* [Required work] Take the material below and output exactly the run of lines from the one containing "U18: NOT 74HC04" down to the one containing "C202: 4.7uF (+15V, VS) -> 4.7uF (GND, VS)", with both included.

* [Given records]
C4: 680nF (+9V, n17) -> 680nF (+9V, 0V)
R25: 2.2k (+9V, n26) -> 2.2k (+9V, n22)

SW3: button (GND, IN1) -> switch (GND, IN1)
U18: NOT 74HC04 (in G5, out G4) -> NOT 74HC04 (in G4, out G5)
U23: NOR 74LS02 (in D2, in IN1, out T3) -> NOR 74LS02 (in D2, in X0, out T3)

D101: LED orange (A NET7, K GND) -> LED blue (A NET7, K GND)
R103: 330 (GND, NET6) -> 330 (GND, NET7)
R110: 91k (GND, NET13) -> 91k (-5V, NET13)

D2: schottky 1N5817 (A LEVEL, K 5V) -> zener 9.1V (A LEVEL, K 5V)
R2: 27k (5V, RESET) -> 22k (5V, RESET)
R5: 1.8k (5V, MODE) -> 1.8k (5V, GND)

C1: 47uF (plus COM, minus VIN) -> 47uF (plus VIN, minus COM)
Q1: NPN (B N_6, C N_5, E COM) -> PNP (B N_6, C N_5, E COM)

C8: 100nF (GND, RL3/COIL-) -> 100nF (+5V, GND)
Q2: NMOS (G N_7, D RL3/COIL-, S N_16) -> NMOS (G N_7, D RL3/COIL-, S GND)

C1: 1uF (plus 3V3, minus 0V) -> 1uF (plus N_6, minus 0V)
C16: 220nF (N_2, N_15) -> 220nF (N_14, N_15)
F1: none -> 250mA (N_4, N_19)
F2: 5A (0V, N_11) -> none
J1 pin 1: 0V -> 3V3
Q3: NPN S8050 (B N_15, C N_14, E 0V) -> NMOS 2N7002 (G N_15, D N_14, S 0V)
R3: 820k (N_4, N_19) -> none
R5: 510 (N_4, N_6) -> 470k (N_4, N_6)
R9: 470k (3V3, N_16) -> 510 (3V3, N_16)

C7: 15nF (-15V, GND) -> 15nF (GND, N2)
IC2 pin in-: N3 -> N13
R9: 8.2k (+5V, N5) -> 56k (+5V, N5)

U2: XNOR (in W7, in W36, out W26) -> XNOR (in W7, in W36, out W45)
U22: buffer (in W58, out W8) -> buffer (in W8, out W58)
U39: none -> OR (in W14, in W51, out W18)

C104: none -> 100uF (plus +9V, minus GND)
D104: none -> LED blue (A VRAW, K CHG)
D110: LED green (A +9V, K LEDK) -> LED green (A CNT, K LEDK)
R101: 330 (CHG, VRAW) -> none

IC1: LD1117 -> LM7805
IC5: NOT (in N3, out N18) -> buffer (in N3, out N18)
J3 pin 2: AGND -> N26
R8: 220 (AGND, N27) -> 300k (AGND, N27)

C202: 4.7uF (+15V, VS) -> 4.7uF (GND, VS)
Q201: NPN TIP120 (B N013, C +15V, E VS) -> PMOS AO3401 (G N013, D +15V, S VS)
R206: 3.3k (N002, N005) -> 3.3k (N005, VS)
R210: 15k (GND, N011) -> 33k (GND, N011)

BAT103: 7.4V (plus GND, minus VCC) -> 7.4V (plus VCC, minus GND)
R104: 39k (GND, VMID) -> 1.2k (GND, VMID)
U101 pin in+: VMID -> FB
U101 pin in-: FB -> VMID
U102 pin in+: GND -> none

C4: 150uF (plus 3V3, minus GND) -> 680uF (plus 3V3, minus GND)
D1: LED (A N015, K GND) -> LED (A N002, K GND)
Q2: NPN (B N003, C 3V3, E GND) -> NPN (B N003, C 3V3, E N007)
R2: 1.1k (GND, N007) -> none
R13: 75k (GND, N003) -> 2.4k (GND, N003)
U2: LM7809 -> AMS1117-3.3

* [Result]
U18: NOT 74HC04 (in G5, out G4) -> NOT 74HC04 (in G4, out G5)
U23: NOR 74LS02 (in D2, in IN1, out T3) -> NOR 74LS02 (in D2, in X0, out T3)

D101: LED orange (A NET7, K GND) -> LED blue (A NET7, K GND)
R103: 330 (GND, NET6) -> 330 (GND, NET7)
R110: 91k (GND, NET13) -> 91k (-5V, NET13)

D2: schottky 1N5817 (A LEVEL, K 5V) -> zener 9.1V (A LEVEL, K 5V)
R2: 27k (5V, RESET) -> 22k (5V, RESET)
R5: 1.8k (5V, MODE) -> 1.8k (5V, GND)

C1: 47uF (plus COM, minus VIN) -> 47uF (plus VIN, minus COM)
Q1: NPN (B N_6, C N_5, E COM) -> PNP (B N_6, C N_5, E COM)

C8: 100nF (GND, RL3/COIL-) -> 100nF (+5V, GND)
Q2: NMOS (G N_7, D RL3/COIL-, S N_16) -> NMOS (G N_7, D RL3/COIL-, S GND)

C1: 1uF (plus 3V3, minus 0V) -> 1uF (plus N_6, minus 0V)
C16: 220nF (N_2, N_15) -> 220nF (N_14, N_15)
F1: none -> 250mA (N_4, N_19)
F2: 5A (0V, N_11) -> none
J1 pin 1: 0V -> 3V3
Q3: NPN S8050 (B N_15, C N_14, E 0V) -> NMOS 2N7002 (G N_15, D N_14, S 0V)
R3: 820k (N_4, N_19) -> none
R5: 510 (N_4, N_6) -> 470k (N_4, N_6)
R9: 470k (3V3, N_16) -> 510 (3V3, N_16)

C7: 15nF (-15V, GND) -> 15nF (GND, N2)
IC2 pin in-: N3 -> N13
R9: 8.2k (+5V, N5) -> 56k (+5V, N5)

U2: XNOR (in W7, in W36, out W26) -> XNOR (in W7, in W36, out W45)
U22: buffer (in W58, out W8) -> buffer (in W8, out W58)
U39: none -> OR (in W14, in W51, out W18)

C104: none -> 100uF (plus +9V, minus GND)
D104: none -> LED blue (A VRAW, K CHG)
D110: LED green (A +9V, K LEDK) -> LED green (A CNT, K LEDK)
R101: 330 (CHG, VRAW) -> none

IC1: LD1117 -> LM7805
IC5: NOT (in N3, out N18) -> buffer (in N3, out N18)
J3 pin 2: AGND -> N26
R8: 220 (AGND, N27) -> 300k (AGND, N27)

C202: 4.7uF (+15V, VS) -> 4.7uF (GND, VS)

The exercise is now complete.